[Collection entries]
- - - - - - -
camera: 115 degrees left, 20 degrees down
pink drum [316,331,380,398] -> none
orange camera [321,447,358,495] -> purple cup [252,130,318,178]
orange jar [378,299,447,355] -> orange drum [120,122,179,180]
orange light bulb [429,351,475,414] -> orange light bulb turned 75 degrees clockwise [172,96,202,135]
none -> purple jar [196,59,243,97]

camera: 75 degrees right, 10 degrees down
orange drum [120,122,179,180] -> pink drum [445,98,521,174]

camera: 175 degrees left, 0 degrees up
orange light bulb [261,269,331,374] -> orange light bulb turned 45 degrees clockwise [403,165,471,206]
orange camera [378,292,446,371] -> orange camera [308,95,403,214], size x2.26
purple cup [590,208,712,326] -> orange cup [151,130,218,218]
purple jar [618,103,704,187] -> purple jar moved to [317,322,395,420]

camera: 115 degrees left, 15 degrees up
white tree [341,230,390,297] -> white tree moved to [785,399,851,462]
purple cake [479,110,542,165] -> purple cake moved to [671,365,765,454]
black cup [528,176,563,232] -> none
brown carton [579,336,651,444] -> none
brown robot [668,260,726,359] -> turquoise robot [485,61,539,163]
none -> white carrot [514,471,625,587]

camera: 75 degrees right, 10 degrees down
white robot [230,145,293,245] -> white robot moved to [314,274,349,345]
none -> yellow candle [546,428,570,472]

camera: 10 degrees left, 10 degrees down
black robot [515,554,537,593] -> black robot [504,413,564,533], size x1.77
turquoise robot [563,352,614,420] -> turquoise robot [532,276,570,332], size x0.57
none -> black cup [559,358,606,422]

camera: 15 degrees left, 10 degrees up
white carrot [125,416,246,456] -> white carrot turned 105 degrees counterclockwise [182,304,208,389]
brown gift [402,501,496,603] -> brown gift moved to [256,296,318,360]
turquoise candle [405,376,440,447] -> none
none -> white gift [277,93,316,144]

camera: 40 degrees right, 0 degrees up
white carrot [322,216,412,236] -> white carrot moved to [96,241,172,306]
- - - - - - -
▶ **YOUR GOAL**:
From the data above, reproduce word for word the lines running from the line with "camera: 10 degrees left, 10 degrees down" to the line with "white carrot [125,416,246,456]", ends included.

▶ **REPLY**:
camera: 10 degrees left, 10 degrees down
black robot [515,554,537,593] -> black robot [504,413,564,533], size x1.77
turquoise robot [563,352,614,420] -> turquoise robot [532,276,570,332], size x0.57
none -> black cup [559,358,606,422]

camera: 15 degrees left, 10 degrees up
white carrot [125,416,246,456] -> white carrot turned 105 degrees counterclockwise [182,304,208,389]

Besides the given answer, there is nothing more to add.